Work task: Where does "triangle" appear in the data? Return each line that holds it.

Multi-step shape changes

★ ★ ★ ★ ★

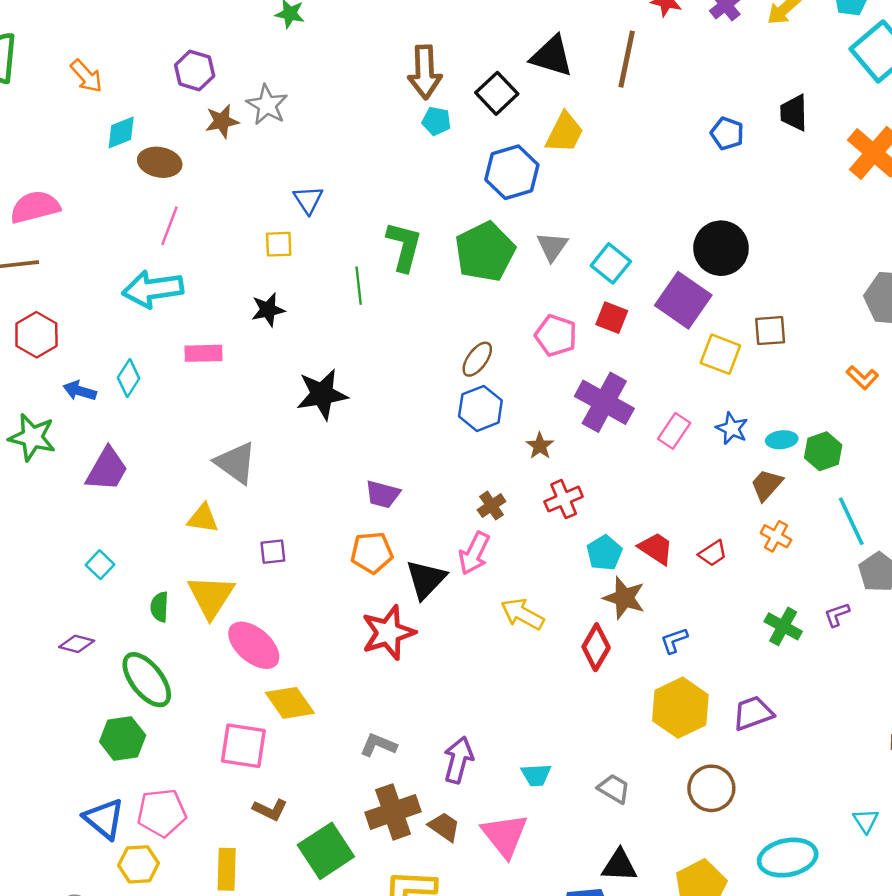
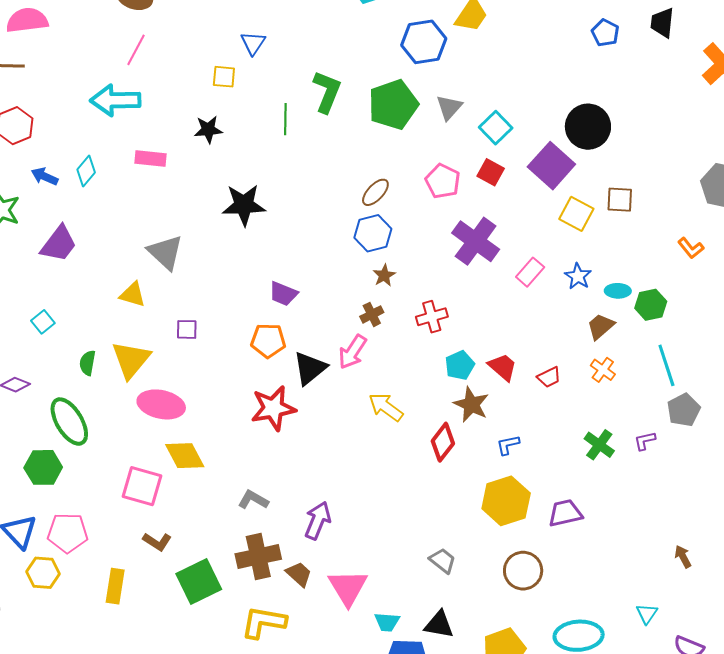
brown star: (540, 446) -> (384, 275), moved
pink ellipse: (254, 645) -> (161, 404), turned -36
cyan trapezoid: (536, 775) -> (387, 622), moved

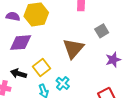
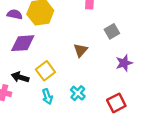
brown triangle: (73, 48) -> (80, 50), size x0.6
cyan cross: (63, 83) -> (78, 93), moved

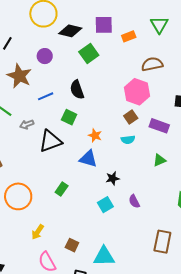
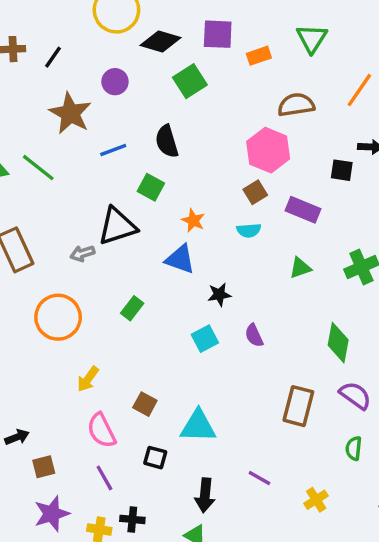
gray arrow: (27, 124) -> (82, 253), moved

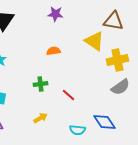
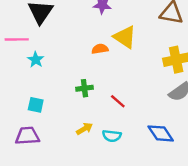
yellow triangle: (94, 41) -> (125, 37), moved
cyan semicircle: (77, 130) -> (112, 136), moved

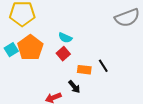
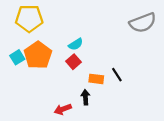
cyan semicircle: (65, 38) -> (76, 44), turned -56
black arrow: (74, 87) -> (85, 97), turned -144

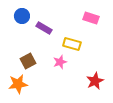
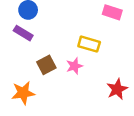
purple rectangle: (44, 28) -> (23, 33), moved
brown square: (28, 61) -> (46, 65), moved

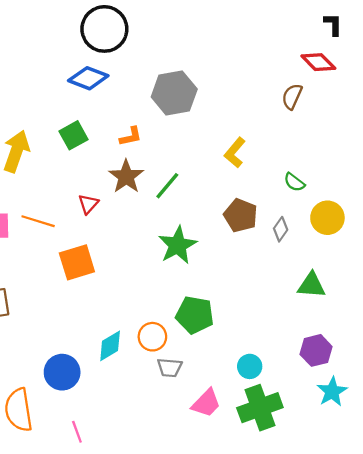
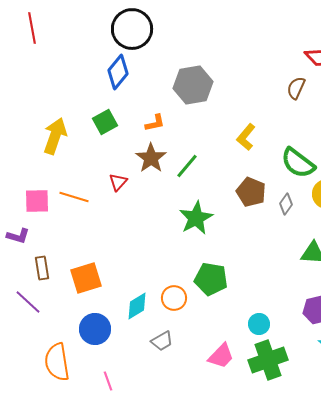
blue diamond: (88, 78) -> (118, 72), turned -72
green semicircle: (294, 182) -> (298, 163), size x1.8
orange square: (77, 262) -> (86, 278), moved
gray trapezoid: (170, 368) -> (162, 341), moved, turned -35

★ ★ ★ ★ ★

Response to this task:
brown triangle: (73, 48) -> (80, 50), size x0.6
yellow triangle: (94, 41) -> (125, 37), moved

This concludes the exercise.